*Task details*. Only those lines in the data below from the line containing "photo896.mp4: [529,791,555,824] ->" through the line containing "Torrex Music: [126,228,401,417]", both included, should be restated word for word.

*Available data*.
__________
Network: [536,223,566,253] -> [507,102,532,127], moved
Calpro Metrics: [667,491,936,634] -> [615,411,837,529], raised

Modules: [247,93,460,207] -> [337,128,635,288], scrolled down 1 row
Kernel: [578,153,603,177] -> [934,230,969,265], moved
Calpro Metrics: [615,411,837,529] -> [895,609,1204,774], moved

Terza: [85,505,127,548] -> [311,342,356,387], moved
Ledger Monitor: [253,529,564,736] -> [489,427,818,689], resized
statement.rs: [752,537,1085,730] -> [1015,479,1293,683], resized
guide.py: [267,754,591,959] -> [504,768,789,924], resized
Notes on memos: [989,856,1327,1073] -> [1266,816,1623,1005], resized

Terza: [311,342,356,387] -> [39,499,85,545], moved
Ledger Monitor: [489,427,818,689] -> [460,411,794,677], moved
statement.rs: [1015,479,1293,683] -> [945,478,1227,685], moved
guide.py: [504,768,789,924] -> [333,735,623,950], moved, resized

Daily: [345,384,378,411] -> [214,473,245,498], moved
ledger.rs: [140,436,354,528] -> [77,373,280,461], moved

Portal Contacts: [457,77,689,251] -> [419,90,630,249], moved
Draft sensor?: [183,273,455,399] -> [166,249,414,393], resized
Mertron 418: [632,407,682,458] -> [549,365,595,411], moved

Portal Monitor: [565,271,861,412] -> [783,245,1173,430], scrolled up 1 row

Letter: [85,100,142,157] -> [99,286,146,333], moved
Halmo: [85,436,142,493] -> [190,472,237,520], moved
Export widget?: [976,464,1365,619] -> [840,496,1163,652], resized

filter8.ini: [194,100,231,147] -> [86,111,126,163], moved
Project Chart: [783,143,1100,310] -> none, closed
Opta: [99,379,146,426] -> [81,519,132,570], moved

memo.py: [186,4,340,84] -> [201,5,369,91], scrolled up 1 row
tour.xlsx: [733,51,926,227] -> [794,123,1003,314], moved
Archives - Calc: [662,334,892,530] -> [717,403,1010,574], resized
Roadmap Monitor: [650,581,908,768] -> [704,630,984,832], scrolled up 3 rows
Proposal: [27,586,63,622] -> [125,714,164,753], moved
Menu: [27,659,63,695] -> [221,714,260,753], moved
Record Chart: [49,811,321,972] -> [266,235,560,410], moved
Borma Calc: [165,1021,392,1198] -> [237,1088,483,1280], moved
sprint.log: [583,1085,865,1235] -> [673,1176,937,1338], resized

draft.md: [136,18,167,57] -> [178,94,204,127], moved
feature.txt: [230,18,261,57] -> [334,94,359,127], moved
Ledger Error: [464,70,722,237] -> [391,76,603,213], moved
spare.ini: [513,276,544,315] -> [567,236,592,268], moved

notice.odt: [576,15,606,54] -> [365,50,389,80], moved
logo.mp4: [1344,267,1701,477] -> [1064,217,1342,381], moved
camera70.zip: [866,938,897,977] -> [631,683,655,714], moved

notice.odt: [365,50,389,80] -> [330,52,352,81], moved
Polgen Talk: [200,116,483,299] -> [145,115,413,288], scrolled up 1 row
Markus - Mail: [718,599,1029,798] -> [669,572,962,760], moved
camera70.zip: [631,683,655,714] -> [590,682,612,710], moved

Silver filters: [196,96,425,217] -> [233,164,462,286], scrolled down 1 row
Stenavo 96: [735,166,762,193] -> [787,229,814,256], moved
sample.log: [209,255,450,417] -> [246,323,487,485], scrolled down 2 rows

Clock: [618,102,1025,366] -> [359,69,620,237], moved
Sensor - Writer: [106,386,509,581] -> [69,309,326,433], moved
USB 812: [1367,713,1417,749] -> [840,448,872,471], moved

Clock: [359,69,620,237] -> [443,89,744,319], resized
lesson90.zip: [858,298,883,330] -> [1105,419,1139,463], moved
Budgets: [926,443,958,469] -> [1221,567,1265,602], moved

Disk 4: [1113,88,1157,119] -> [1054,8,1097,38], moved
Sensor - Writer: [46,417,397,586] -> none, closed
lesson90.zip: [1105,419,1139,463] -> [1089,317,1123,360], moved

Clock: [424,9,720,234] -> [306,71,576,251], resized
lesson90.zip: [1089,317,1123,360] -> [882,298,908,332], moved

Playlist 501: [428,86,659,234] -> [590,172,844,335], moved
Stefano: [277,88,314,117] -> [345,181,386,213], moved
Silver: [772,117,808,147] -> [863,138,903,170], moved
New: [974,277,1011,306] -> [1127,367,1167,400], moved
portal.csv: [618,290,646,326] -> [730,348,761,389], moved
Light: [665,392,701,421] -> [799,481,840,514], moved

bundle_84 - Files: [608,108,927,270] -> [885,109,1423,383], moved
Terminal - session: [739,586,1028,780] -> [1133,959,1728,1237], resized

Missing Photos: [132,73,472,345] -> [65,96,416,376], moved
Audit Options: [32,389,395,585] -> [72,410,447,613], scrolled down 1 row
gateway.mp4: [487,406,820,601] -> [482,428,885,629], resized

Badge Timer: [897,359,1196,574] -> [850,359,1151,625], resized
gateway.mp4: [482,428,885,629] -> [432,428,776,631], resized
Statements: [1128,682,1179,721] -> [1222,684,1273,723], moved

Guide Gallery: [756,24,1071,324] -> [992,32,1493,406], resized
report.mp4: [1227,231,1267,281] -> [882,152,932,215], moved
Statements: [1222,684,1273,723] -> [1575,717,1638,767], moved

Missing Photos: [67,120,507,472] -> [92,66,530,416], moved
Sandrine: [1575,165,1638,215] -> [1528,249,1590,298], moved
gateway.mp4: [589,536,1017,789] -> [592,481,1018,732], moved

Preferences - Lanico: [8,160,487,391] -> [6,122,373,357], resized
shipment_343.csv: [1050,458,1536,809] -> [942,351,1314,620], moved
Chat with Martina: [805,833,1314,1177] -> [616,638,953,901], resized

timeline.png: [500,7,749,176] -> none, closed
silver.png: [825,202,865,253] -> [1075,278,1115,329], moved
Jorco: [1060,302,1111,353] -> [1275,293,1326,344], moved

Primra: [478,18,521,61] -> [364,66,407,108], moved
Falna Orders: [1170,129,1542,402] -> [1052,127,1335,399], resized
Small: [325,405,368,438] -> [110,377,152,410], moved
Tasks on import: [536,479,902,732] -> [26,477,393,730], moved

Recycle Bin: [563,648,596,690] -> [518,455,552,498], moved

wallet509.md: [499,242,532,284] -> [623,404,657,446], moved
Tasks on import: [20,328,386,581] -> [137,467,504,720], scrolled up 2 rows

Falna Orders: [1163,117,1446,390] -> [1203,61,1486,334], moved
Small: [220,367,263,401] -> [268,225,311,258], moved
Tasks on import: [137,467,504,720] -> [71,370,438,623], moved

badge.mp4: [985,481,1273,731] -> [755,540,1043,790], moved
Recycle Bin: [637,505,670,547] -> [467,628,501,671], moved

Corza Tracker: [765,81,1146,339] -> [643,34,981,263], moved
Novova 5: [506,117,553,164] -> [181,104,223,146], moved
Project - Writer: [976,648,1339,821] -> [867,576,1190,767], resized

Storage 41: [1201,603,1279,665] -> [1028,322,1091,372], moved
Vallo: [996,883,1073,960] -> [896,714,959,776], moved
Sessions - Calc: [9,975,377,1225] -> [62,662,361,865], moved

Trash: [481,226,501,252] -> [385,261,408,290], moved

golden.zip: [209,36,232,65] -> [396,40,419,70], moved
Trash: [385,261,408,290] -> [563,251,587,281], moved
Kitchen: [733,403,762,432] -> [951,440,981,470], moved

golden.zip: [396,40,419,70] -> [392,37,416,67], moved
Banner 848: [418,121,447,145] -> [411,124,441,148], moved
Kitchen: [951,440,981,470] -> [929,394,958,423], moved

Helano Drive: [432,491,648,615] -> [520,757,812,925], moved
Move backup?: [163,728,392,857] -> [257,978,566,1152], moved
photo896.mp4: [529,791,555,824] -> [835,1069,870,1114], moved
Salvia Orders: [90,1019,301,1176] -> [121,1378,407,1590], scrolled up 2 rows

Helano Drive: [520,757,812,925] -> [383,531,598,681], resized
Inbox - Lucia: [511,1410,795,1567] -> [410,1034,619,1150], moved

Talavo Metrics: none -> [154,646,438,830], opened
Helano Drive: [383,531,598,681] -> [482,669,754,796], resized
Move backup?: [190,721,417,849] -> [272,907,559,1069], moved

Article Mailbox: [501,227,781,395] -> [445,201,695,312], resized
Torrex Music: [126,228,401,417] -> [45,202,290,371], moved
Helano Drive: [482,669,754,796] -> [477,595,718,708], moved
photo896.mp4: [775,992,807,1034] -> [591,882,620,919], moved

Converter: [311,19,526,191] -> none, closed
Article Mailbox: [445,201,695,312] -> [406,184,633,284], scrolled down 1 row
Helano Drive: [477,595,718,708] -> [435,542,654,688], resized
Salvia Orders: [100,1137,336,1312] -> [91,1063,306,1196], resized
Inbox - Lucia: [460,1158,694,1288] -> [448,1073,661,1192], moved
__________
*Answer area*.
photo896.mp4: [529,791,555,824] -> [835,1069,870,1114], moved
Salvia Orders: [90,1019,301,1176] -> [121,1378,407,1590], scrolled up 2 rows

Helano Drive: [520,757,812,925] -> [383,531,598,681], resized
Inbox - Lucia: [511,1410,795,1567] -> [410,1034,619,1150], moved

Talavo Metrics: none -> [154,646,438,830], opened
Helano Drive: [383,531,598,681] -> [482,669,754,796], resized
Move backup?: [190,721,417,849] -> [272,907,559,1069], moved

Article Mailbox: [501,227,781,395] -> [445,201,695,312], resized
Torrex Music: [126,228,401,417] -> [45,202,290,371], moved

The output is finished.